▶ _Activity_
Pictures do not belong in the copy, so please give every entry below again exactly.

▶ _Given records_
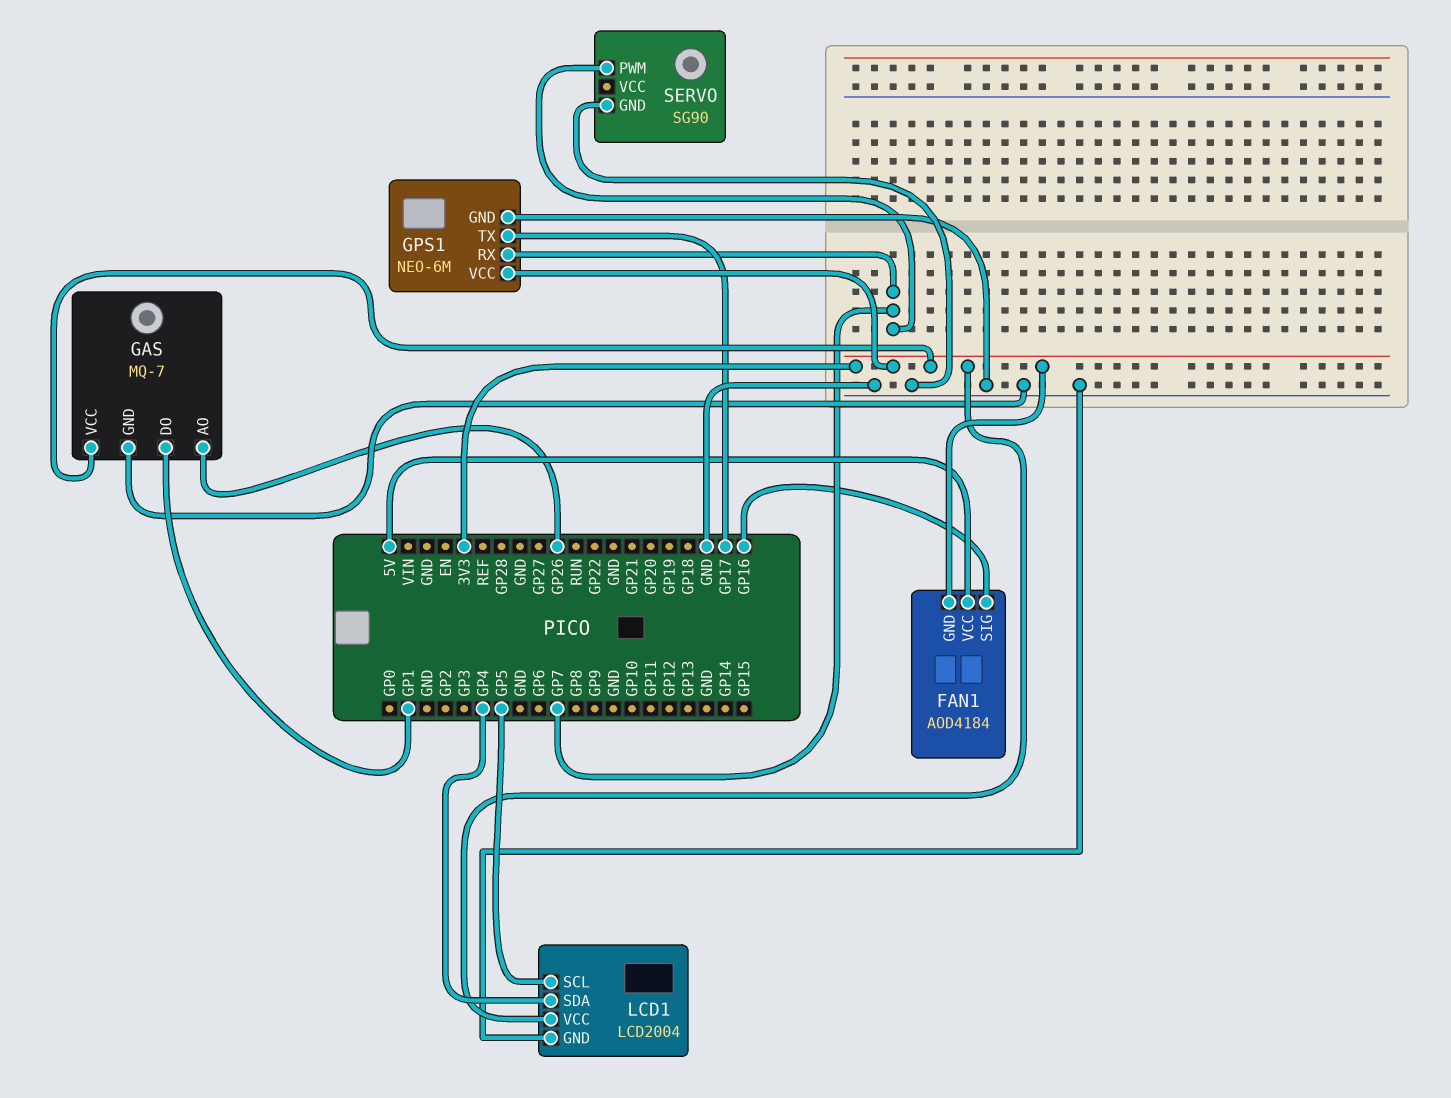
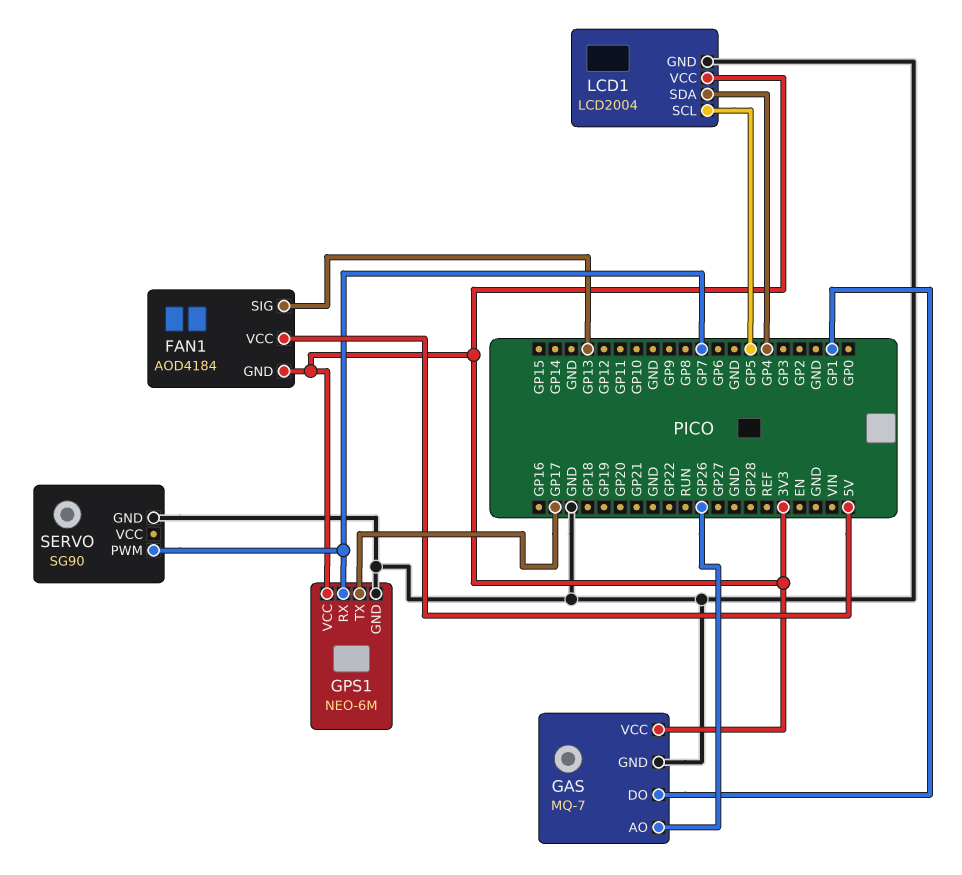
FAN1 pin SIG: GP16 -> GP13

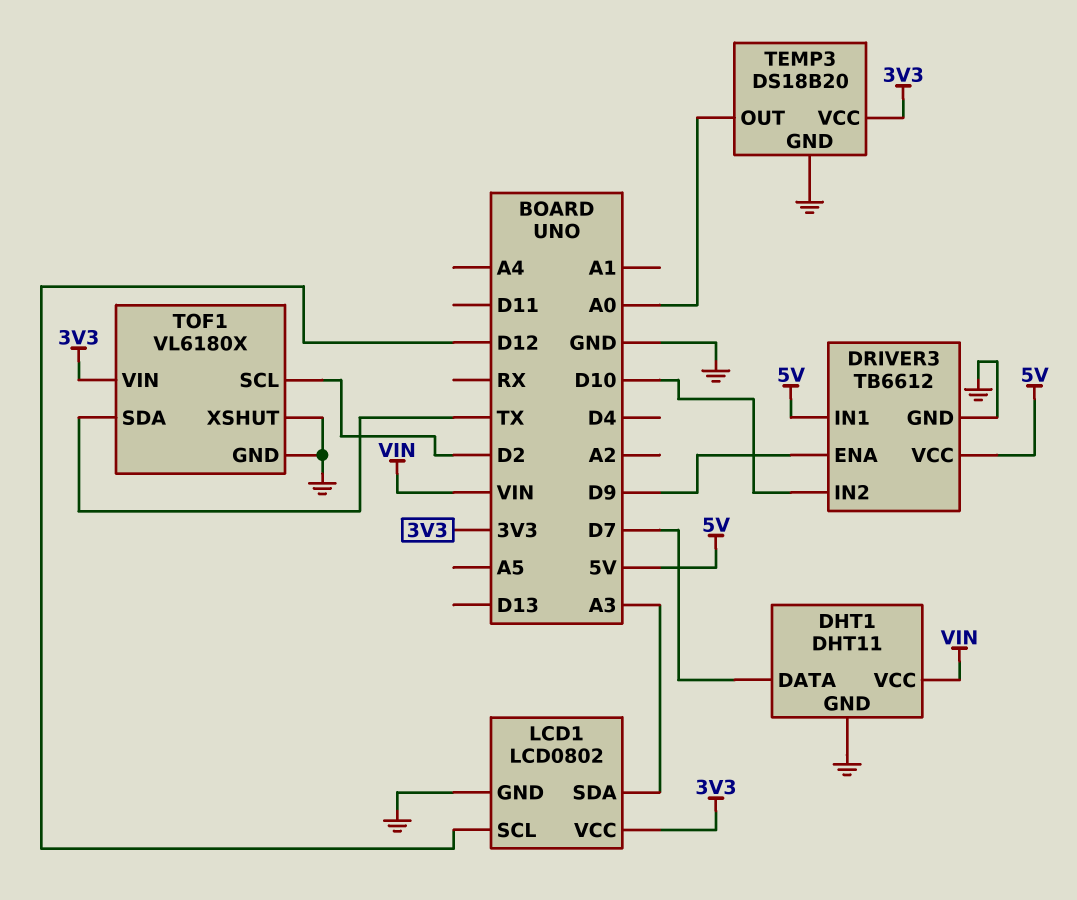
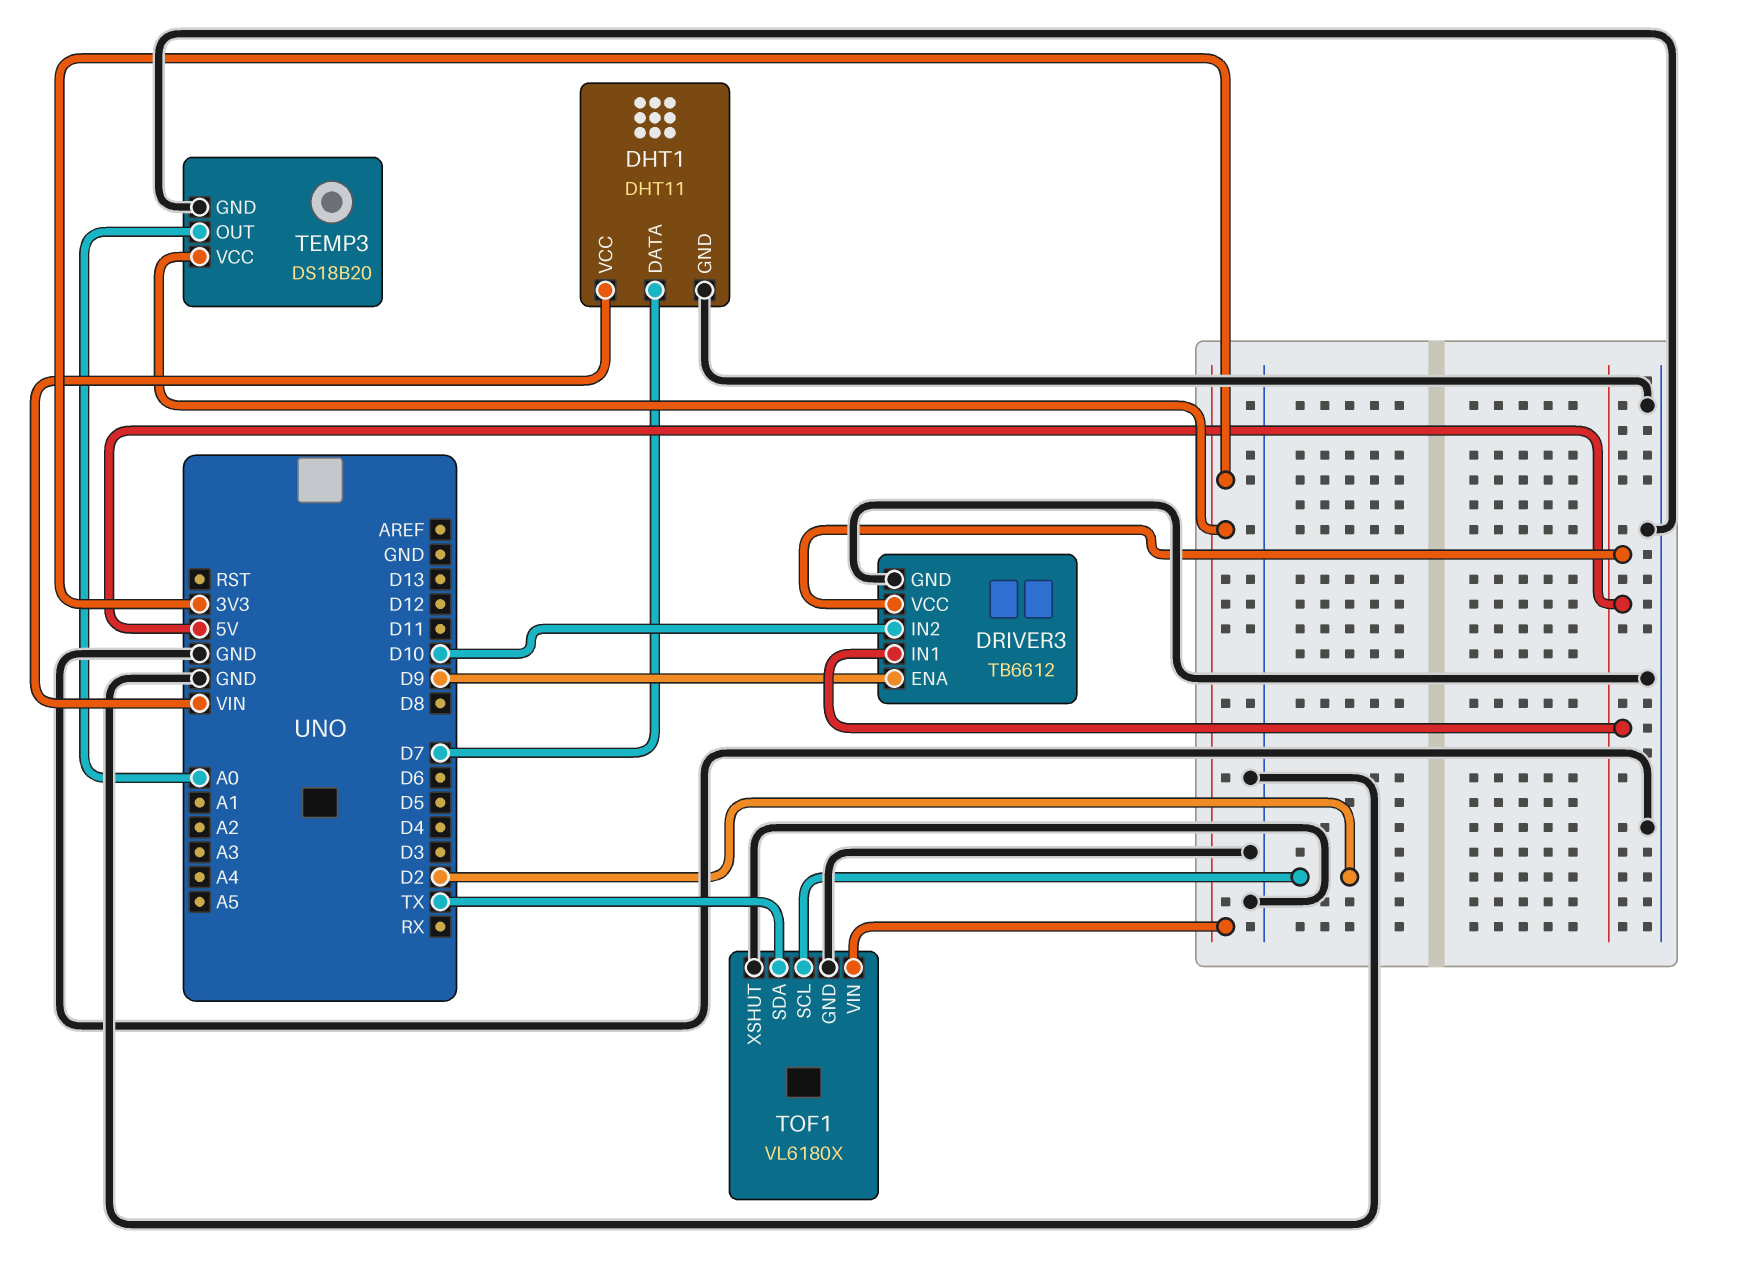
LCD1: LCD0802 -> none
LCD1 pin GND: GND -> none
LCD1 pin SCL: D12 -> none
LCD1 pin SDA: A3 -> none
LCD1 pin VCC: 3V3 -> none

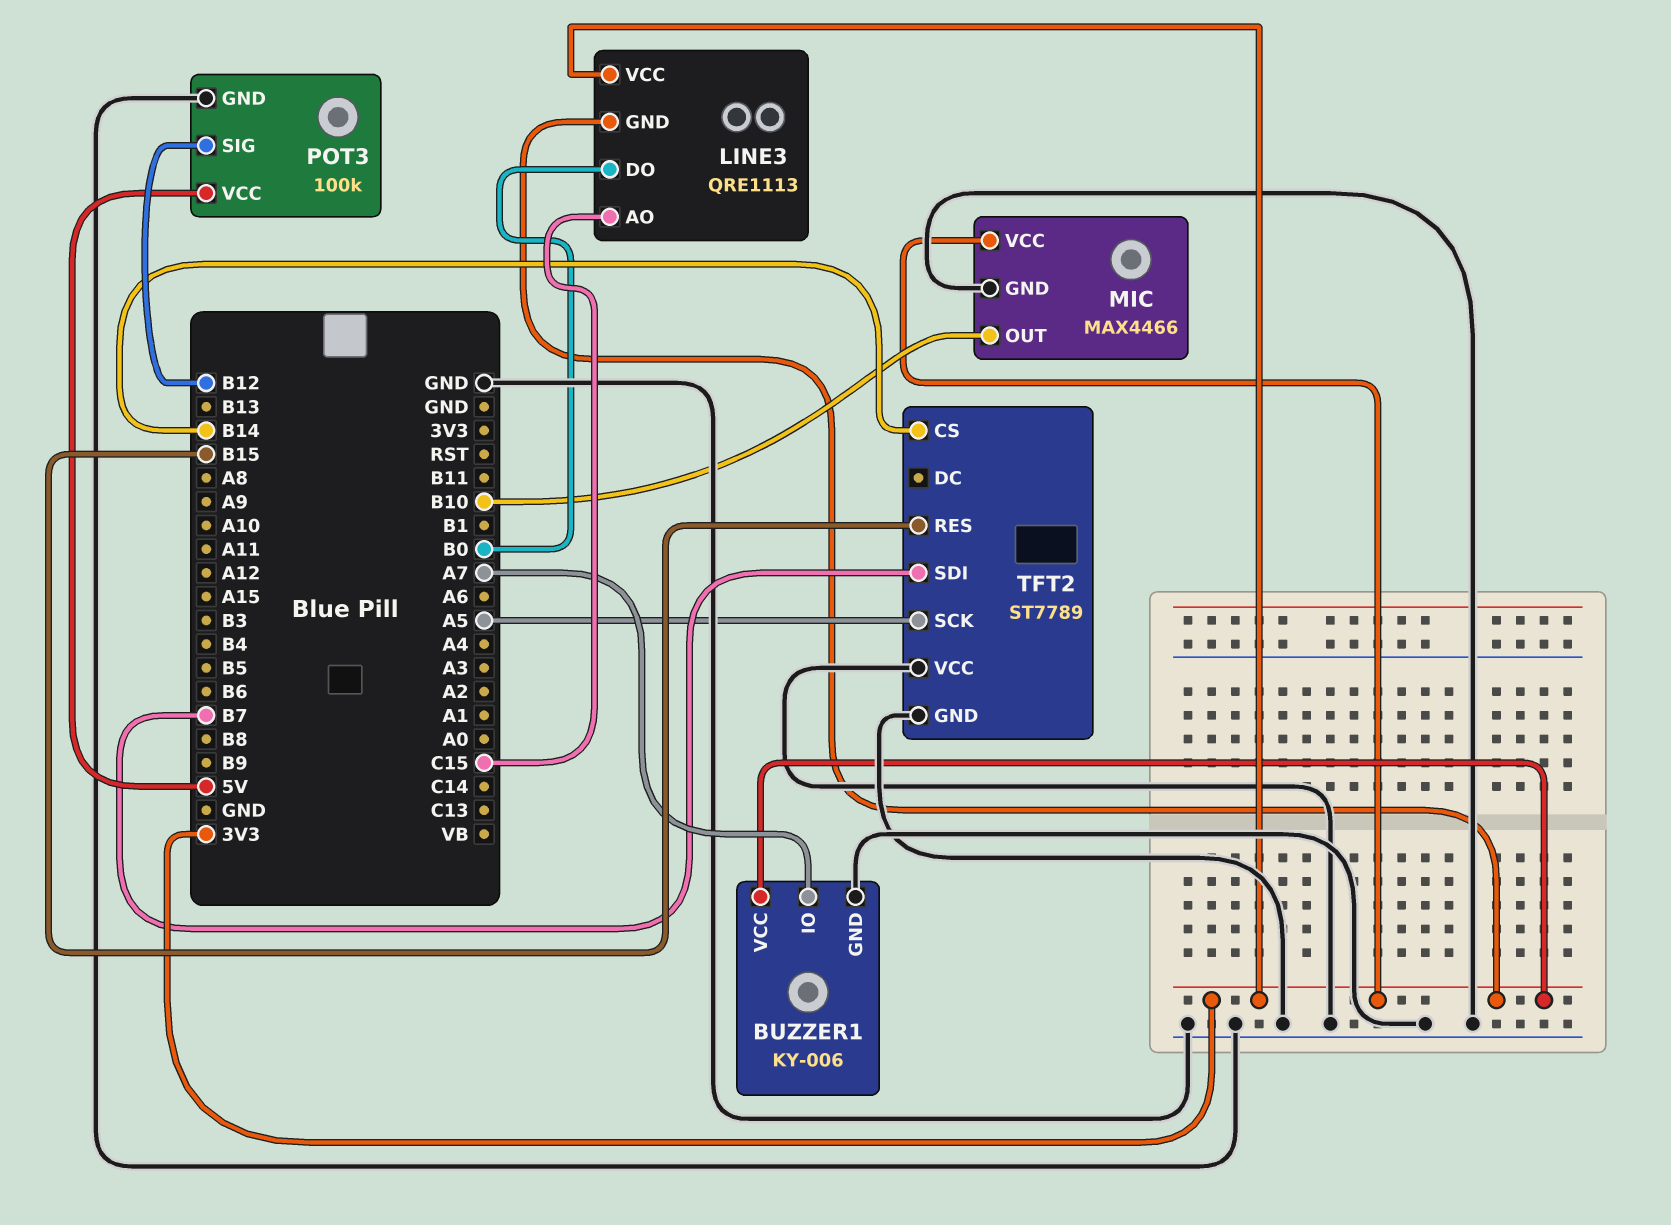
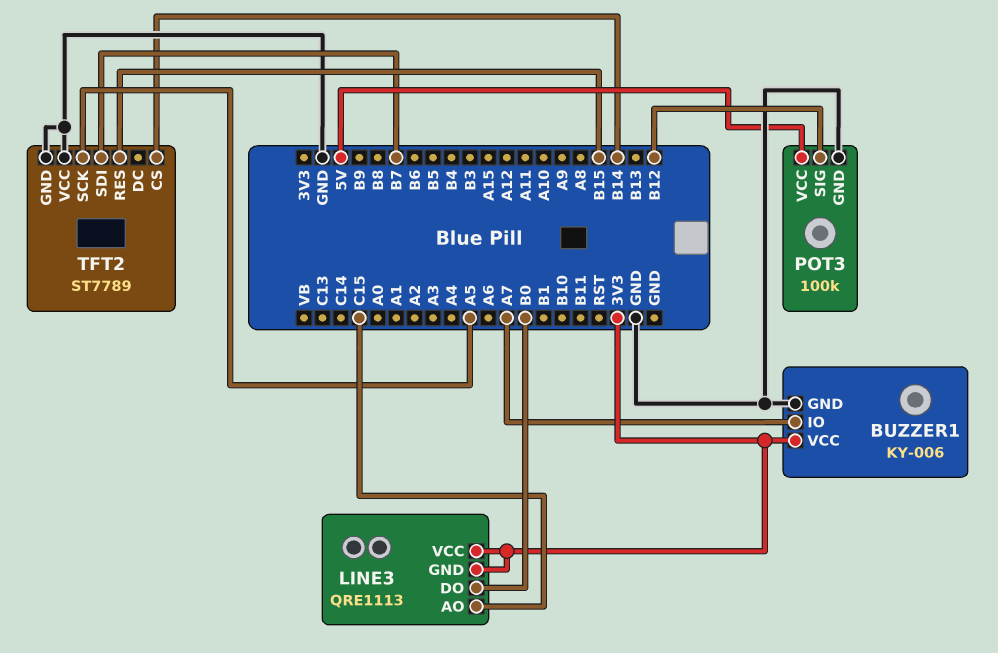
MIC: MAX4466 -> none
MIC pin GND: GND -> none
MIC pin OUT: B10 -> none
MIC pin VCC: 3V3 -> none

▶ _Answer area_
FAN1 pin SIG: GP16 -> GP13

LCD1: LCD0802 -> none
LCD1 pin GND: GND -> none
LCD1 pin SCL: D12 -> none
LCD1 pin SDA: A3 -> none
LCD1 pin VCC: 3V3 -> none

MIC: MAX4466 -> none
MIC pin GND: GND -> none
MIC pin OUT: B10 -> none
MIC pin VCC: 3V3 -> none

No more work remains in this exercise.